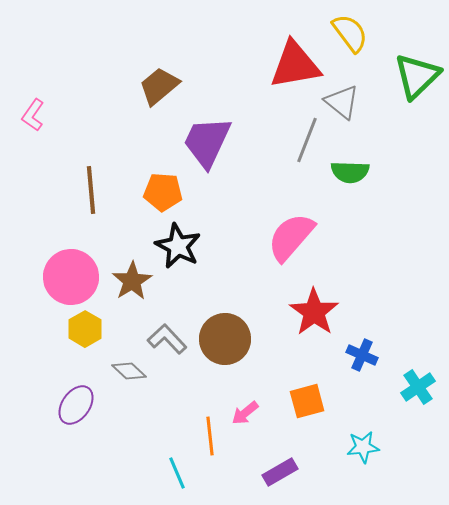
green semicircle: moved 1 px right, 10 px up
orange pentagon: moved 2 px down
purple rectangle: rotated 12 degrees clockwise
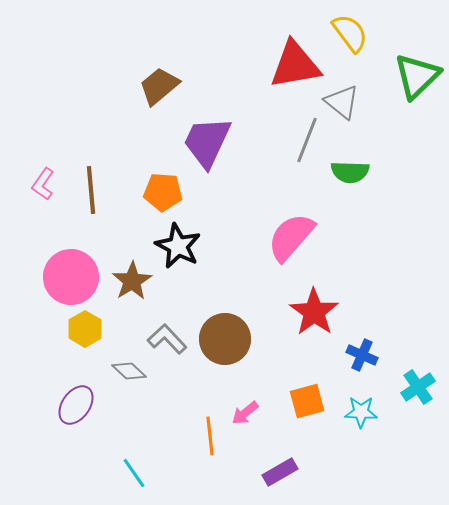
pink L-shape: moved 10 px right, 69 px down
cyan star: moved 2 px left, 35 px up; rotated 8 degrees clockwise
cyan line: moved 43 px left; rotated 12 degrees counterclockwise
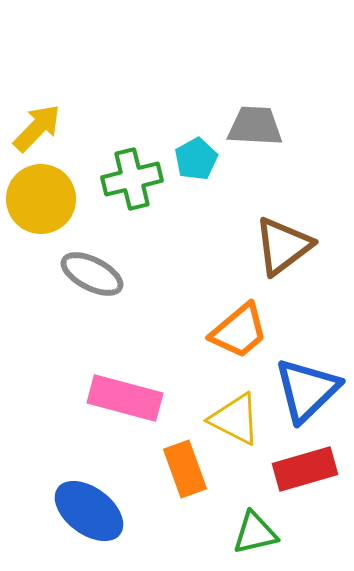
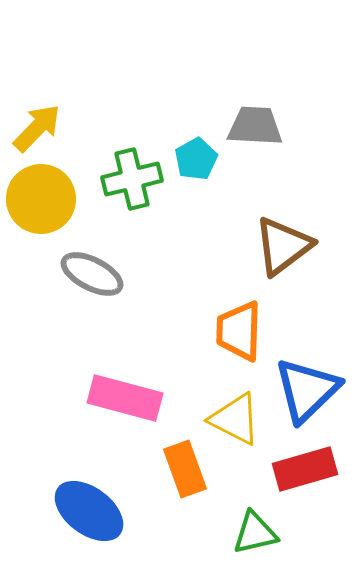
orange trapezoid: rotated 132 degrees clockwise
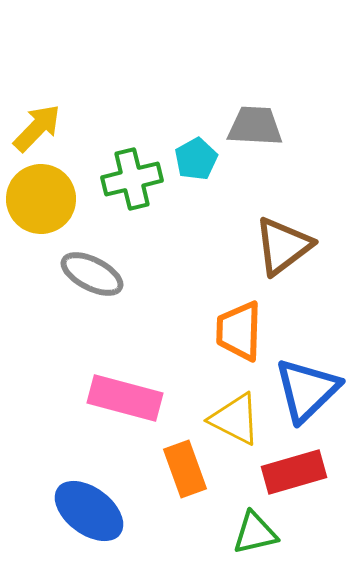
red rectangle: moved 11 px left, 3 px down
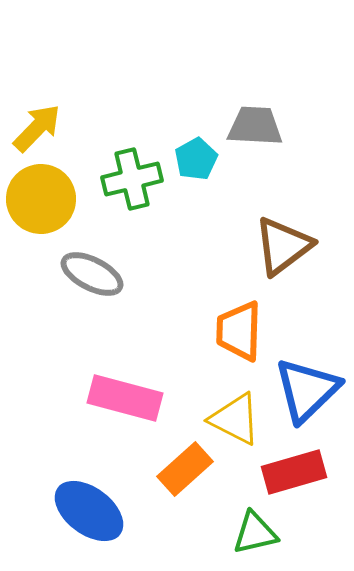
orange rectangle: rotated 68 degrees clockwise
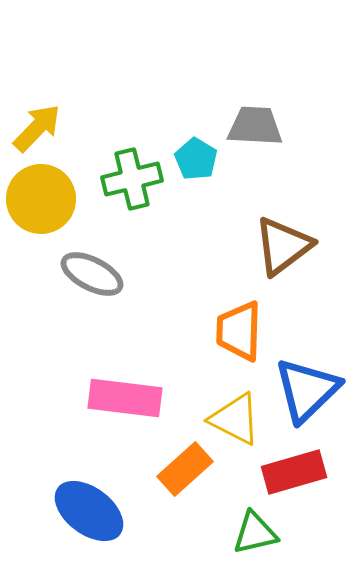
cyan pentagon: rotated 12 degrees counterclockwise
pink rectangle: rotated 8 degrees counterclockwise
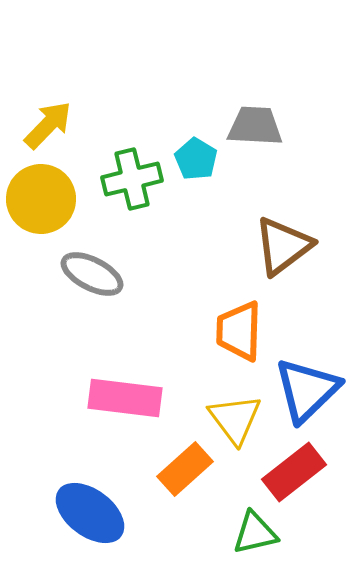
yellow arrow: moved 11 px right, 3 px up
yellow triangle: rotated 26 degrees clockwise
red rectangle: rotated 22 degrees counterclockwise
blue ellipse: moved 1 px right, 2 px down
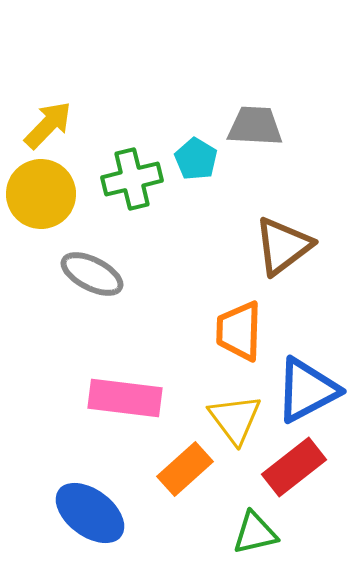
yellow circle: moved 5 px up
blue triangle: rotated 16 degrees clockwise
red rectangle: moved 5 px up
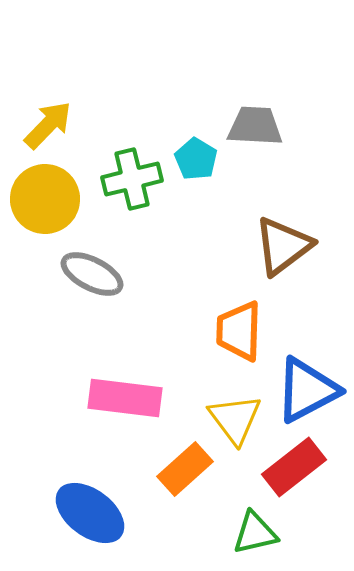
yellow circle: moved 4 px right, 5 px down
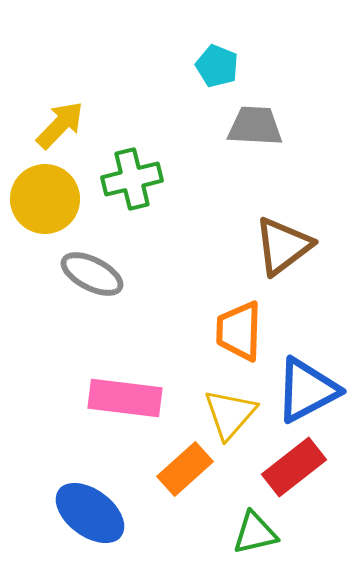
yellow arrow: moved 12 px right
cyan pentagon: moved 21 px right, 93 px up; rotated 9 degrees counterclockwise
yellow triangle: moved 5 px left, 5 px up; rotated 18 degrees clockwise
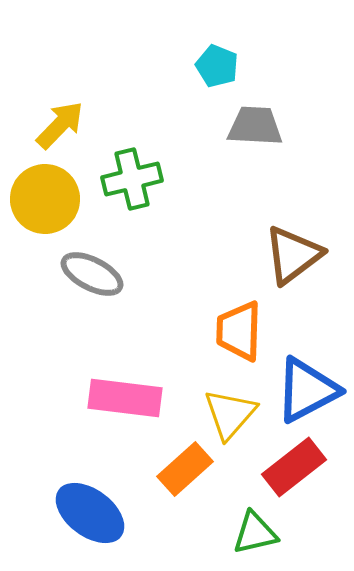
brown triangle: moved 10 px right, 9 px down
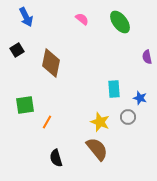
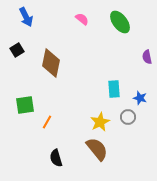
yellow star: rotated 24 degrees clockwise
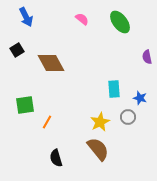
brown diamond: rotated 40 degrees counterclockwise
brown semicircle: moved 1 px right
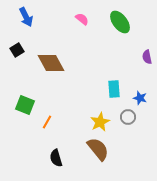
green square: rotated 30 degrees clockwise
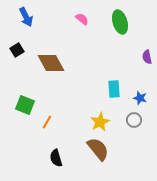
green ellipse: rotated 20 degrees clockwise
gray circle: moved 6 px right, 3 px down
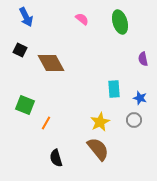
black square: moved 3 px right; rotated 32 degrees counterclockwise
purple semicircle: moved 4 px left, 2 px down
orange line: moved 1 px left, 1 px down
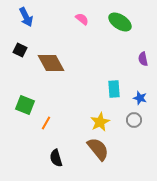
green ellipse: rotated 40 degrees counterclockwise
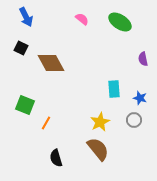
black square: moved 1 px right, 2 px up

#### [Exercise]
Please quote every line of the listing above word for word, leaving the pictures out of your answer.

#### [Answer for this exercise]
green semicircle: moved 1 px right, 10 px up
orange pentagon: moved 2 px down
purple rectangle: rotated 12 degrees clockwise
pink L-shape: moved 10 px right, 69 px down
cyan star: moved 2 px left, 35 px up; rotated 8 degrees clockwise
cyan line: moved 43 px left; rotated 12 degrees counterclockwise
orange trapezoid: rotated 132 degrees clockwise
red rectangle: moved 11 px left, 3 px down
orange rectangle: rotated 68 degrees clockwise
cyan pentagon: rotated 12 degrees counterclockwise
pink rectangle: rotated 8 degrees counterclockwise
yellow arrow: moved 11 px right, 3 px up
yellow triangle: rotated 26 degrees clockwise
red rectangle: rotated 22 degrees counterclockwise
blue ellipse: moved 1 px right, 2 px down
yellow circle: moved 5 px up
blue triangle: rotated 16 degrees clockwise
red rectangle: moved 5 px up
yellow circle: moved 4 px right, 5 px down
yellow arrow: moved 12 px right
cyan pentagon: moved 21 px right, 93 px up; rotated 9 degrees counterclockwise
yellow triangle: moved 5 px left, 5 px up; rotated 18 degrees clockwise
brown triangle: moved 10 px right, 9 px down
yellow star: rotated 24 degrees clockwise
brown diamond: rotated 40 degrees counterclockwise
brown semicircle: moved 1 px right
green square: rotated 30 degrees clockwise
green ellipse: rotated 20 degrees clockwise
gray circle: moved 6 px right, 3 px down
black square: moved 3 px right; rotated 32 degrees counterclockwise
purple semicircle: moved 4 px left, 2 px down
orange line: moved 1 px left, 1 px down
green ellipse: rotated 40 degrees counterclockwise
black square: moved 1 px right, 2 px up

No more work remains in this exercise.